Extracted data =
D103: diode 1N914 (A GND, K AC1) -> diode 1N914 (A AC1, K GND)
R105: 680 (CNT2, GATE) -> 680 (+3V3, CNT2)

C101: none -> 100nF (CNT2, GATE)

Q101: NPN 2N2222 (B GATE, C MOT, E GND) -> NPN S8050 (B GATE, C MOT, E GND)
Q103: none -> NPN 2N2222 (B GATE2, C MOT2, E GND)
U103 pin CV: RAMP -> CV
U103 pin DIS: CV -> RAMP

Assigned task = Taking the line with "R105: 680 (CNT2, GATE) -> 680 (+3V3, CNT2)" as the first, copy every line through the end of the entries above exactly, with no others.

Task answer =
R105: 680 (CNT2, GATE) -> 680 (+3V3, CNT2)

C101: none -> 100nF (CNT2, GATE)

Q101: NPN 2N2222 (B GATE, C MOT, E GND) -> NPN S8050 (B GATE, C MOT, E GND)
Q103: none -> NPN 2N2222 (B GATE2, C MOT2, E GND)
U103 pin CV: RAMP -> CV
U103 pin DIS: CV -> RAMP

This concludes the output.